Segment Start: Supplied records
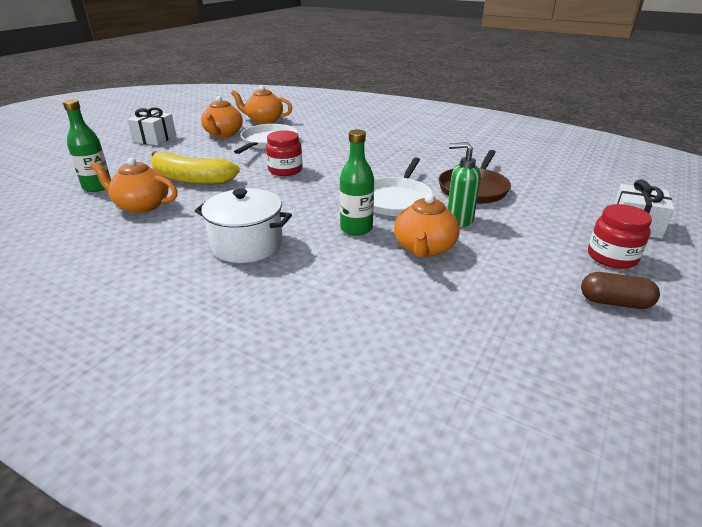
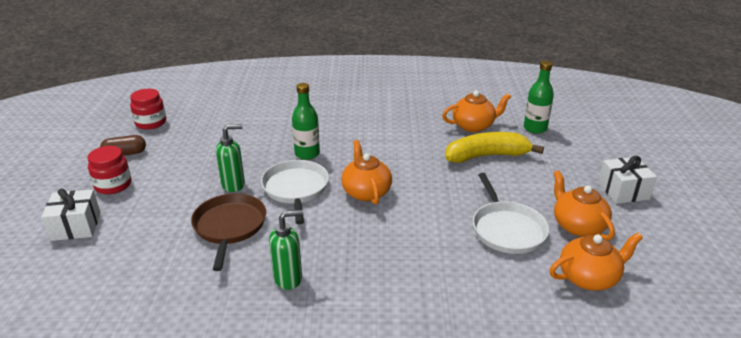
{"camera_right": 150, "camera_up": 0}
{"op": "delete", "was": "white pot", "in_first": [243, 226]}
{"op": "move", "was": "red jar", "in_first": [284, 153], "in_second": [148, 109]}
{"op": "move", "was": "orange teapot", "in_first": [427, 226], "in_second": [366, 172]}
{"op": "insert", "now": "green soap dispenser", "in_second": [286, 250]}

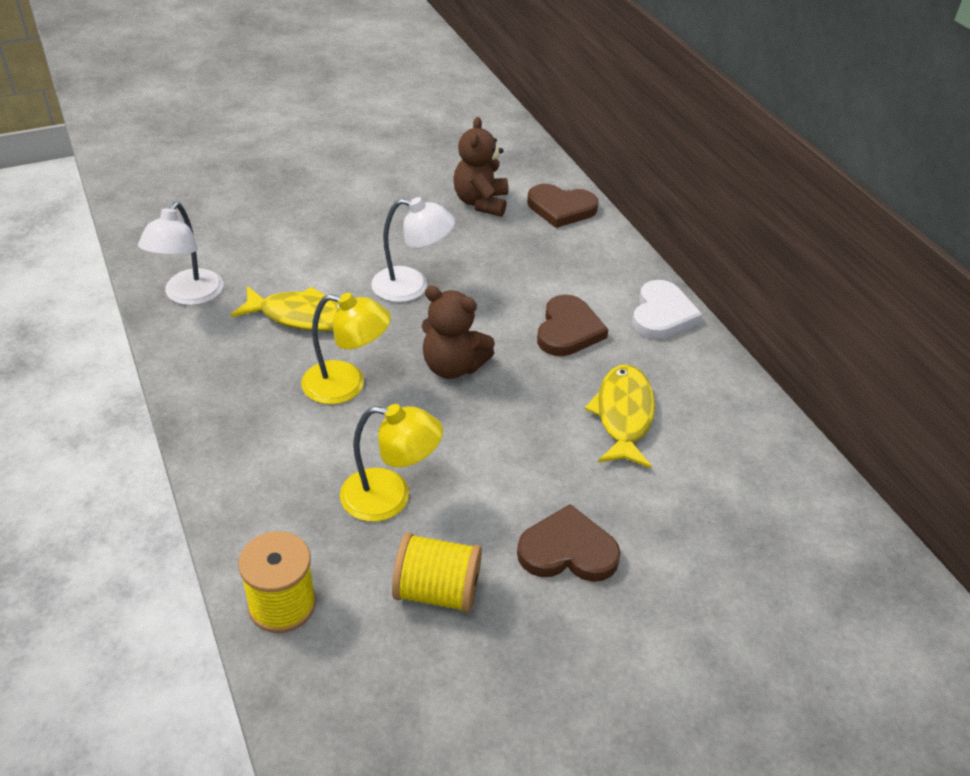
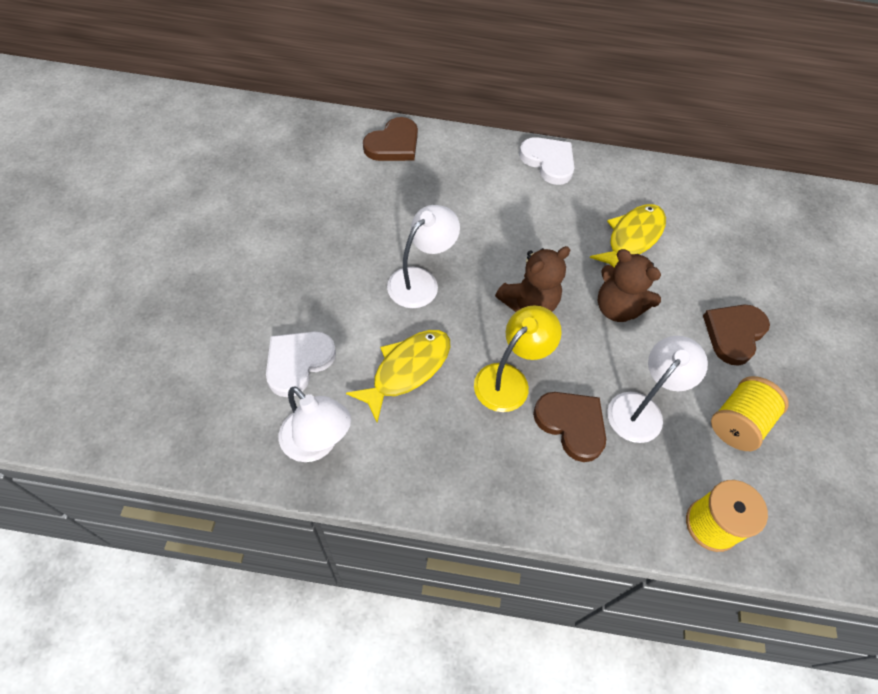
{"camera_right": -60, "camera_up": 15}
{"op": "recolor", "was": "yellow lamp", "now": "white lamp", "in_first": [391, 463], "in_second": [657, 389]}
{"op": "move", "was": "brown teddy bear", "in_first": [481, 167], "in_second": [629, 285]}
{"op": "move", "was": "brown heart", "in_first": [573, 325], "in_second": [569, 427]}
{"op": "rotate", "was": "yellow fish", "in_first": [620, 416], "in_second": [628, 236], "clockwise": 90}
{"op": "insert", "now": "white heart", "in_second": [301, 364]}

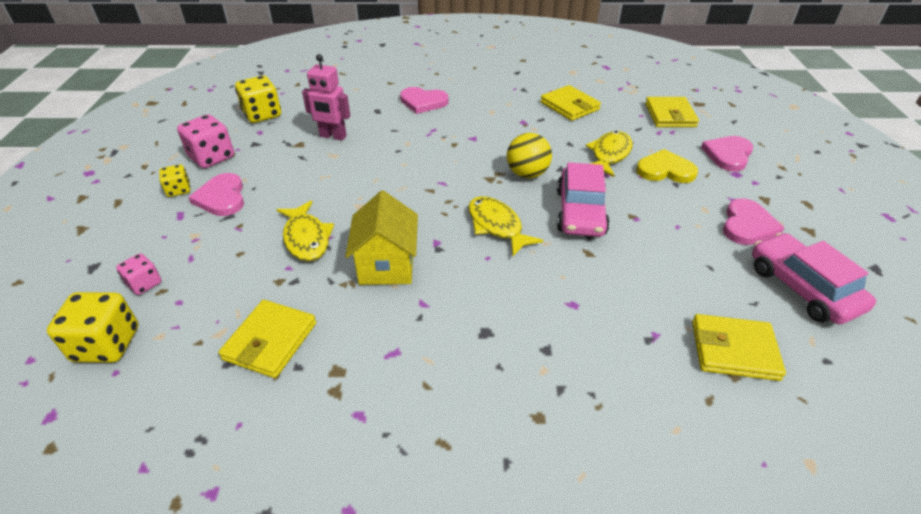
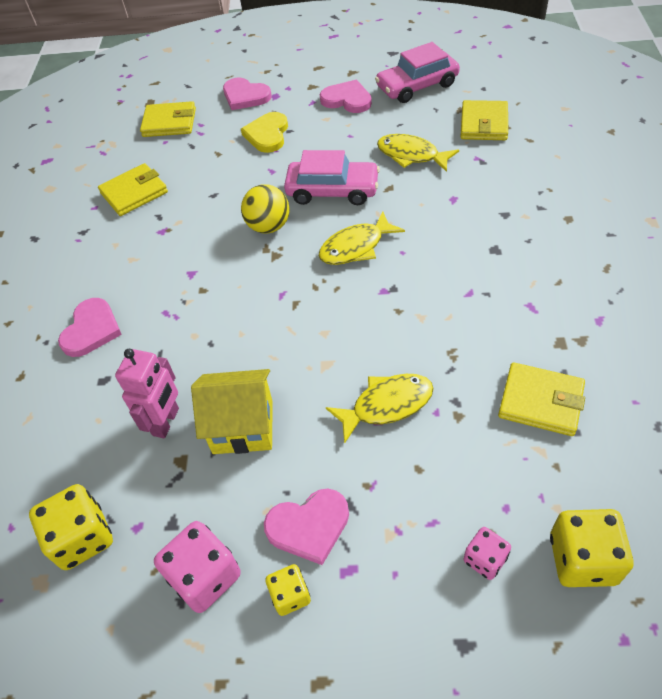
{"camera_right": -85, "camera_up": 10}
{"op": "move", "was": "yellow house", "in_first": [381, 237], "in_second": [232, 411]}
{"op": "move", "was": "yellow fish", "in_first": [609, 154], "in_second": [418, 153]}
Segment End: Supplied records
» What to do
Which lines above include the word "move"? Show each one.

» Task response
{"op": "move", "was": "red jar", "in_first": [284, 153], "in_second": [148, 109]}
{"op": "move", "was": "orange teapot", "in_first": [427, 226], "in_second": [366, 172]}
{"op": "move", "was": "brown teddy bear", "in_first": [481, 167], "in_second": [629, 285]}
{"op": "move", "was": "brown heart", "in_first": [573, 325], "in_second": [569, 427]}
{"op": "move", "was": "yellow house", "in_first": [381, 237], "in_second": [232, 411]}
{"op": "move", "was": "yellow fish", "in_first": [609, 154], "in_second": [418, 153]}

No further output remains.